• **Stored records**
****************************************
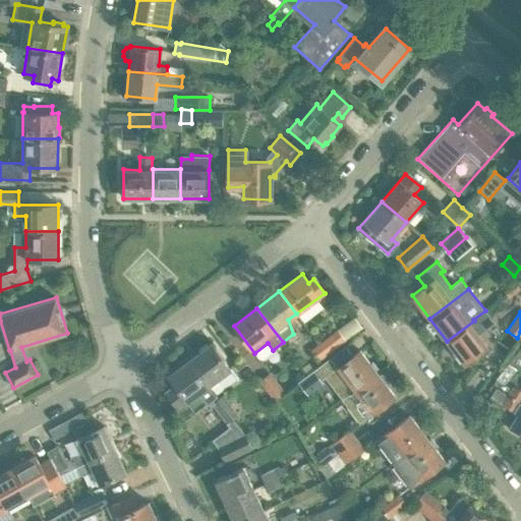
[(486,346),(476,333),(480,329),(474,321),(447,341),(464,363),(486,346)]
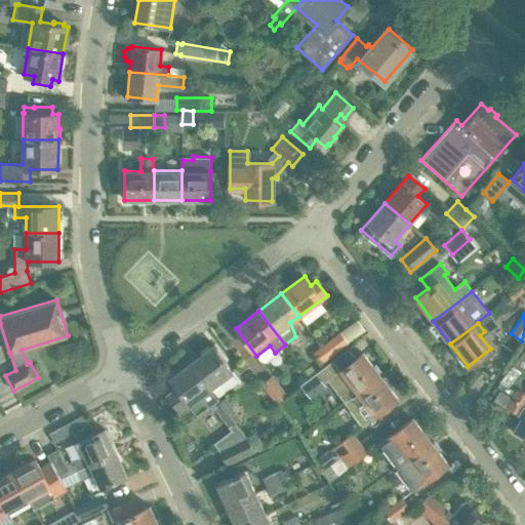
[(329,357),(348,342),(340,333),(321,347),(329,357)]
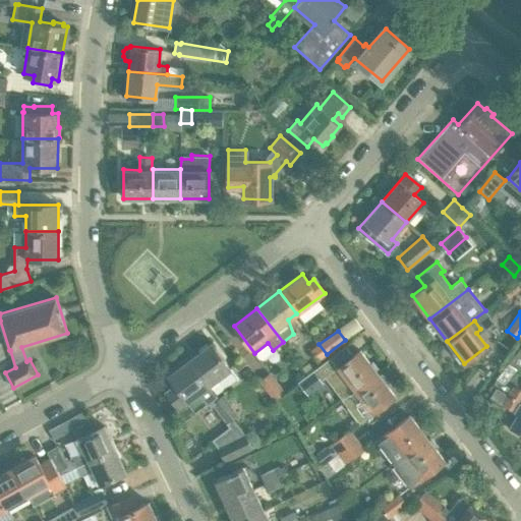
[(238,380),(211,343),(188,360),(208,386),(229,370),(236,381),(238,380)]
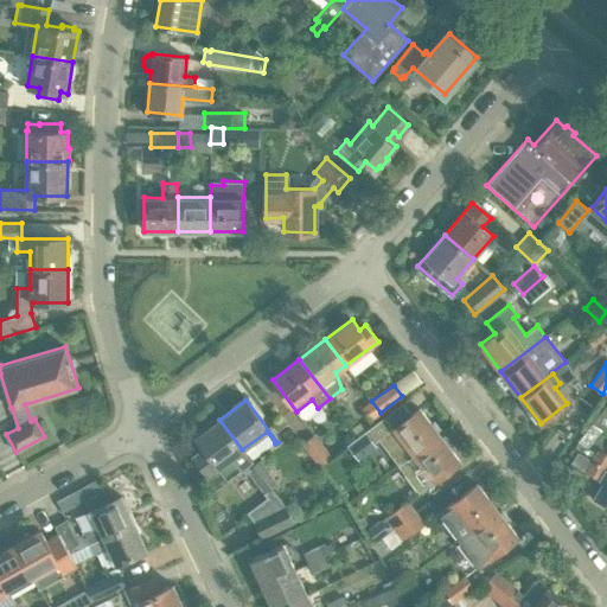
[(381,413),(371,401),(362,409),(370,421),(381,413)]
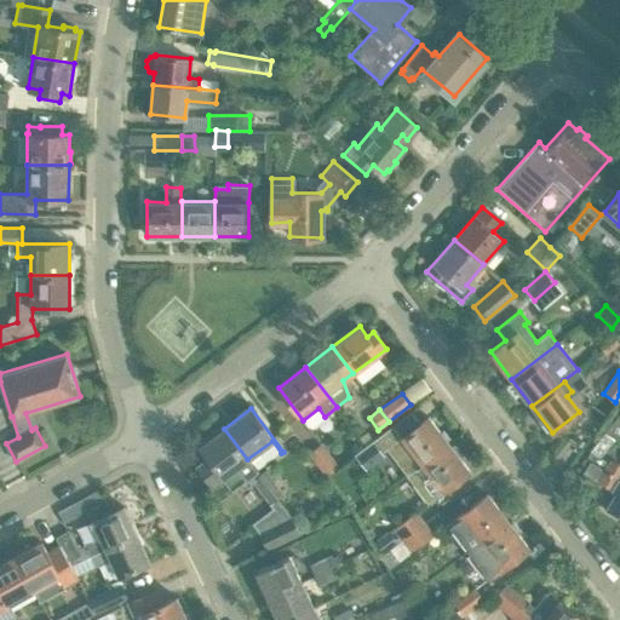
[(422,464),(448,443),(428,417),(386,448),(407,475),(422,464)]
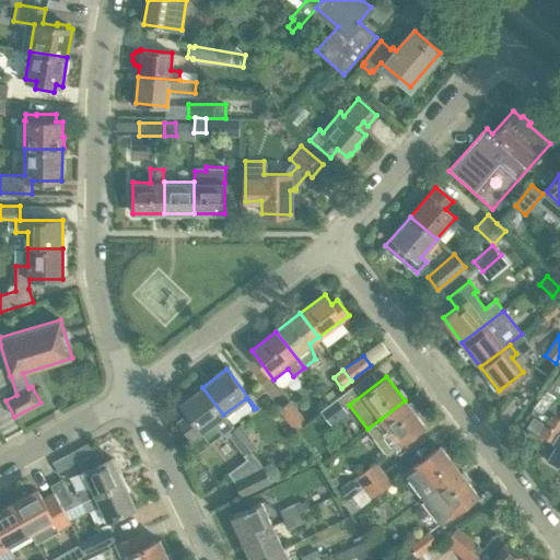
[(234,430),(223,415),(202,387),(179,404),(188,415),(177,422),(190,440),(201,432),(209,442),(225,430),(229,434),(234,430)]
****************************************
• **Exercise details**
Write the lines above out again exactly, excluding every picture.

• **Task response**
[(486,346),(476,333),(480,329),(474,321),(447,341),(464,363),(486,346)]
[(329,357),(348,342),(340,333),(321,347),(329,357)]
[(238,380),(211,343),(188,360),(208,386),(229,370),(236,381),(238,380)]
[(381,413),(371,401),(362,409),(370,421),(381,413)]
[(422,464),(448,443),(428,417),(386,448),(407,475),(422,464)]
[(234,430),(223,415),(202,387),(179,404),(188,415),(177,422),(190,440),(201,432),(209,442),(225,430),(229,434),(234,430)]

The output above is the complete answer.